Exercise brief
Look through the lines below and extract any with the word "lime".

(Beginning of Input material)

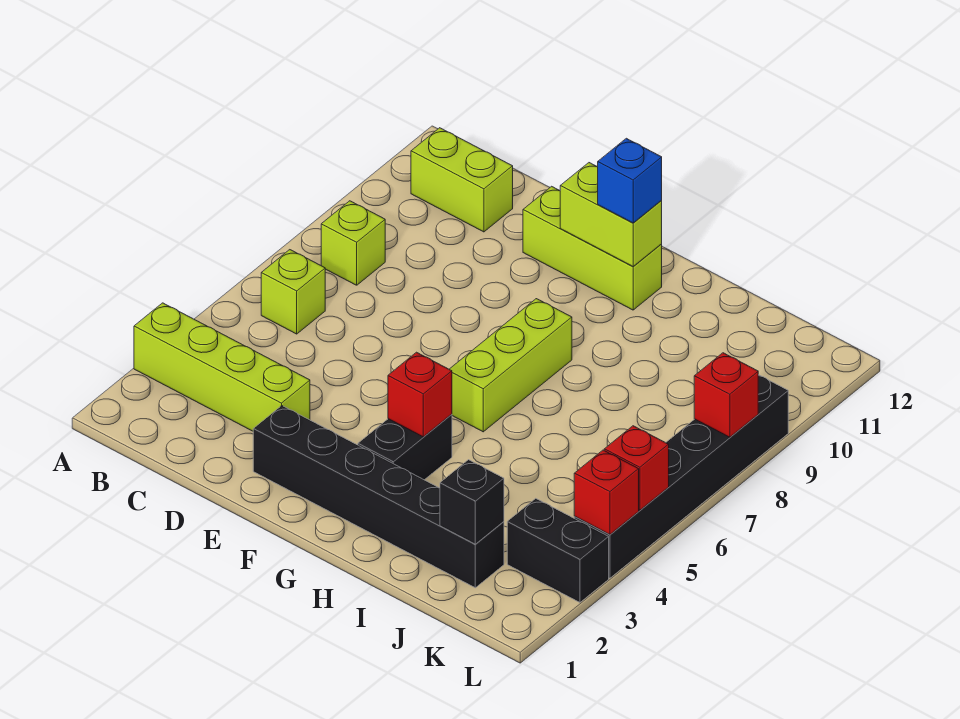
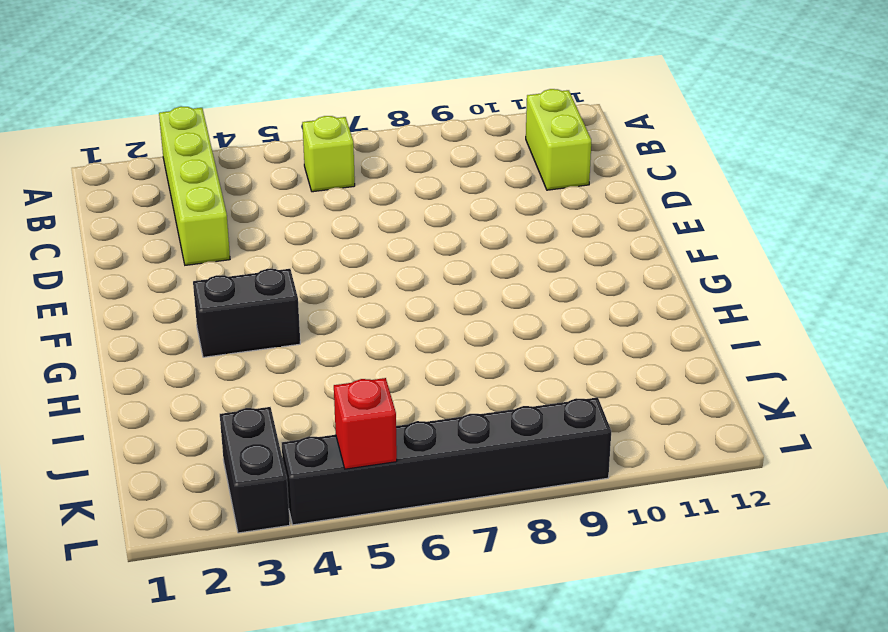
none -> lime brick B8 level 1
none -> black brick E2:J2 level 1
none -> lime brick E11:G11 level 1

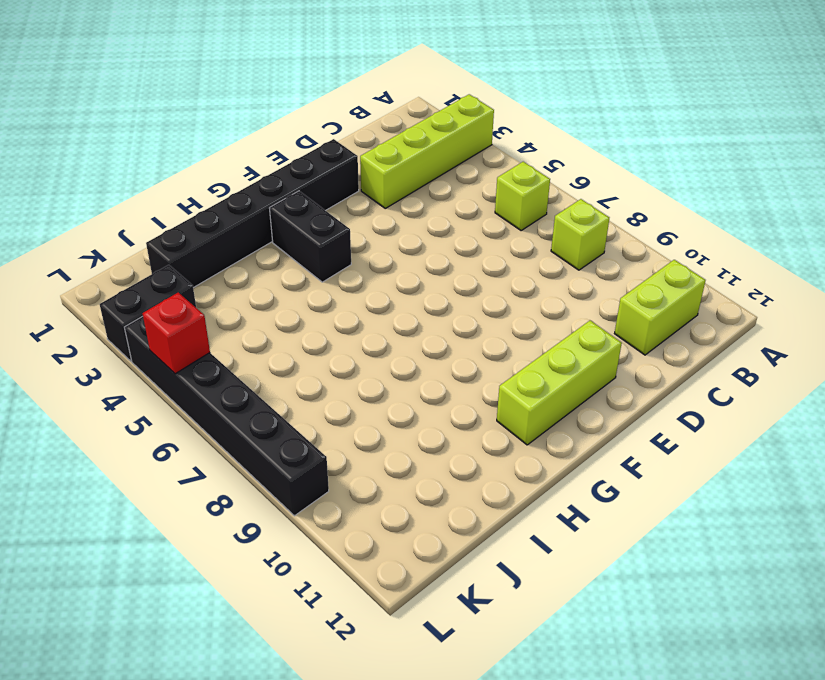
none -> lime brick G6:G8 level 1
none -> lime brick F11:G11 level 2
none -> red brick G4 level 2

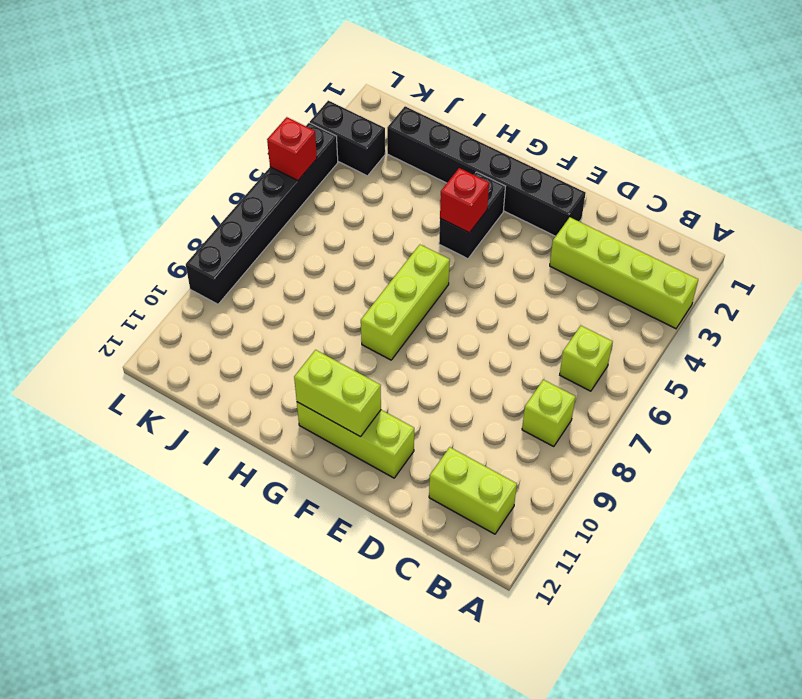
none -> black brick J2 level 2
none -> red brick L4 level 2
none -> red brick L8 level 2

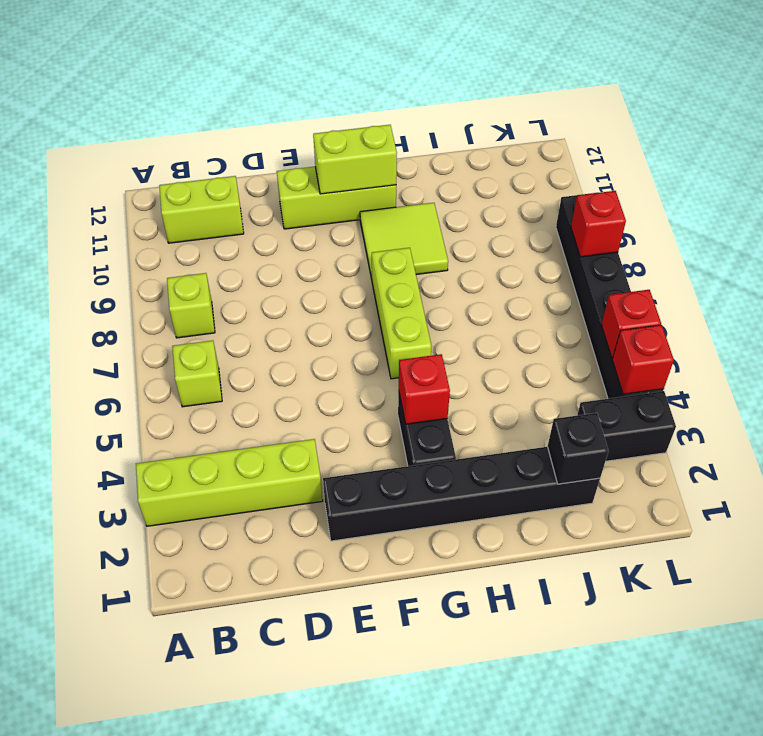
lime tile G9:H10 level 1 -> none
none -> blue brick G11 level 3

(End of Input material)
(Beginning of Input material)

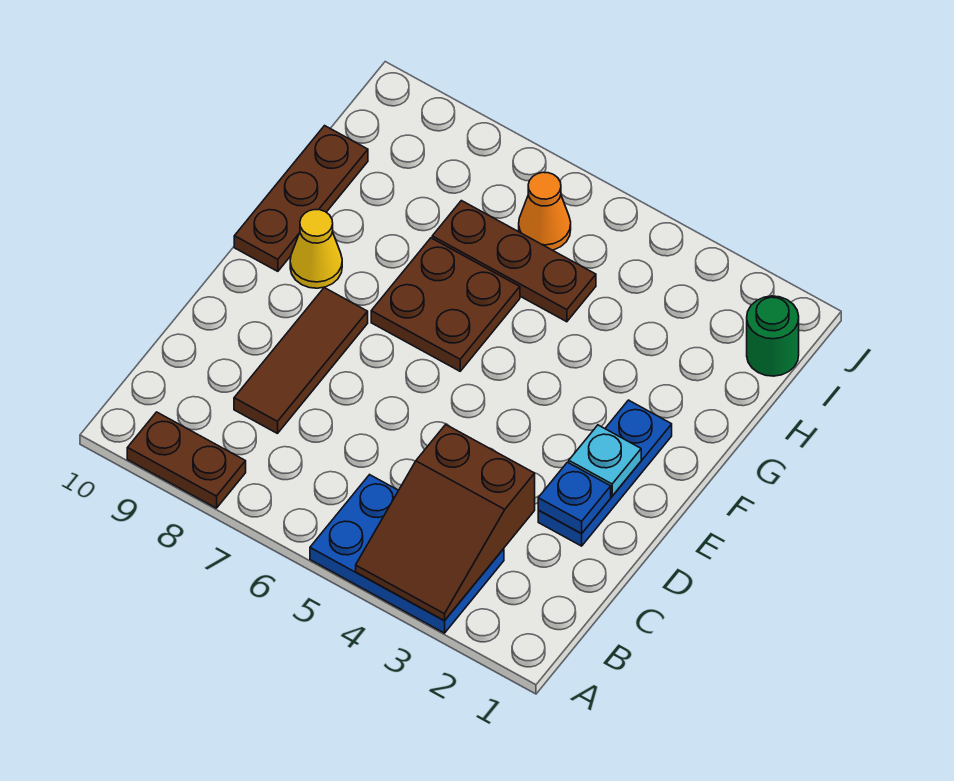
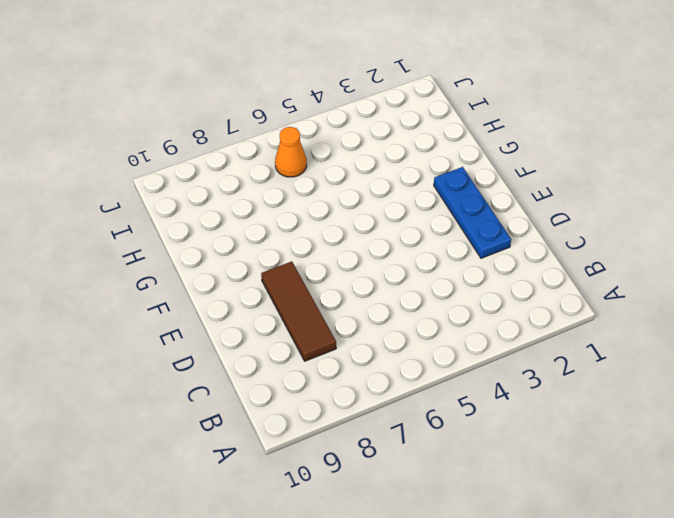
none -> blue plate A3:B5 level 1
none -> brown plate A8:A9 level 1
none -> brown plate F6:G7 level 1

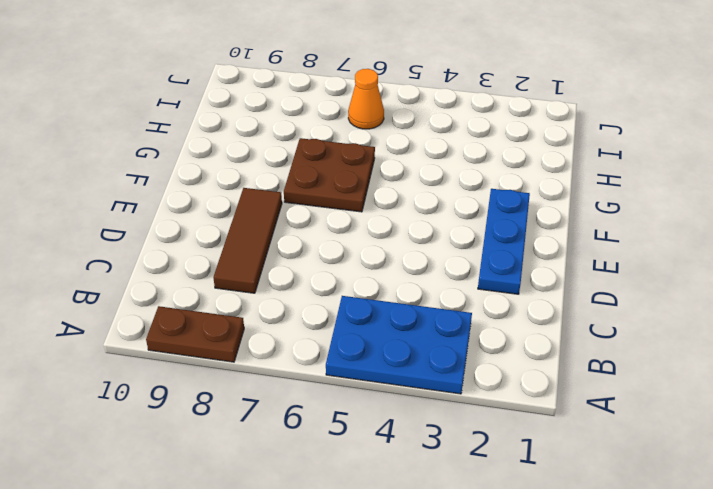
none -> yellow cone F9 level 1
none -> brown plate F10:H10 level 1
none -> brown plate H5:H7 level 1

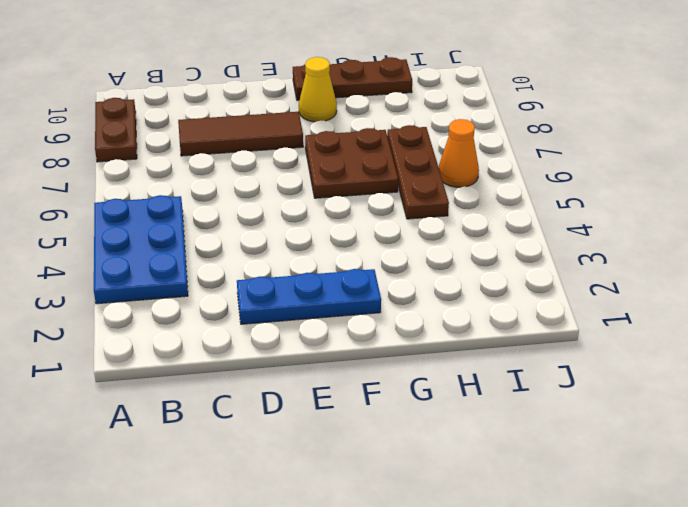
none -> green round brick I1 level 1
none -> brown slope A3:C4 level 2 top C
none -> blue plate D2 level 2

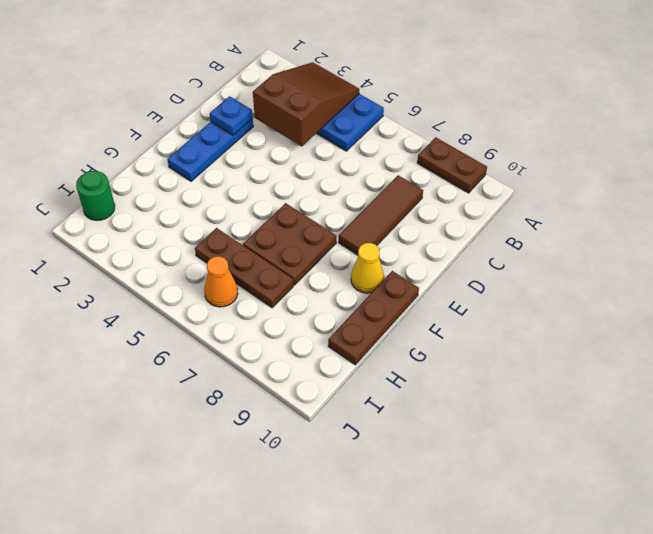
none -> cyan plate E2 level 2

(End of Input material)
(Beginning of Input material)

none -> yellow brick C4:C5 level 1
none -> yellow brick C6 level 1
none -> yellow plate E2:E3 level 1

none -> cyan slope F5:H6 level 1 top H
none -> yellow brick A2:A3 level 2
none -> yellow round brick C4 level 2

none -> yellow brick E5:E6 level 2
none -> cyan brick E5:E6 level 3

(End of Input material)

Your response
none -> lime brick B8 level 1
none -> lime brick E11:G11 level 1
none -> lime brick G6:G8 level 1
none -> lime brick F11:G11 level 2
lime tile G9:H10 level 1 -> none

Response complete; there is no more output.